Print the data exactly. Omit the pictures.

DATA SEGMENT
********************

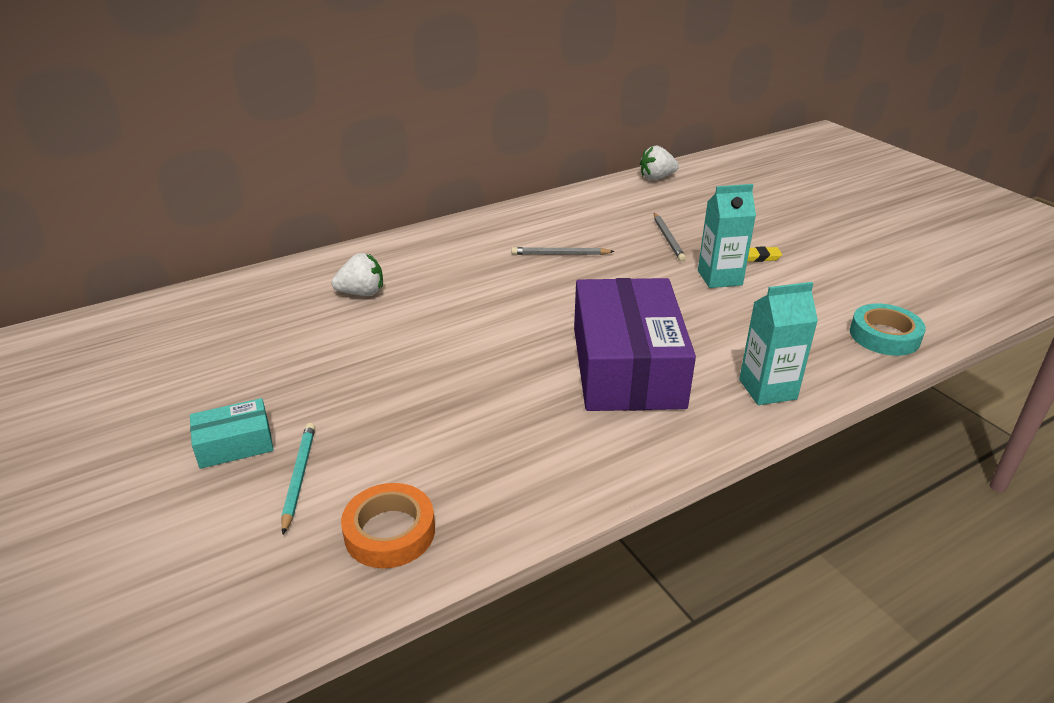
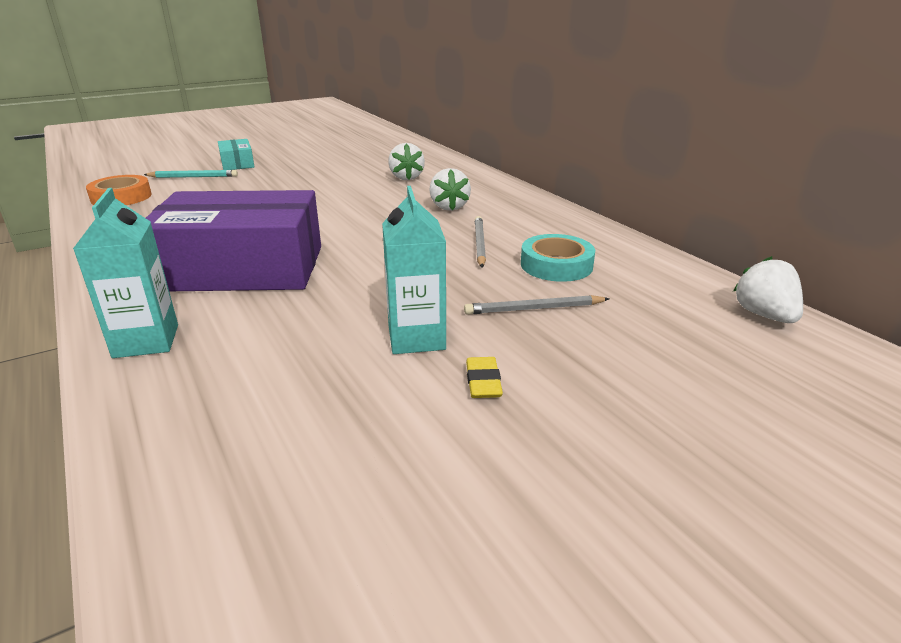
camera: 90 degrees right, 5 degrees down
(467, 267) = (449, 207): none -> white strawberry
(884, 336) = (194, 478): turquoise tape -> turquoise tape (556, 265)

********************

EXERCISE RESULT
camera: 90 degrees right, 5 degrees down
(467, 267) = (449, 207): none -> white strawberry
(884, 336) = (194, 478): turquoise tape -> turquoise tape (556, 265)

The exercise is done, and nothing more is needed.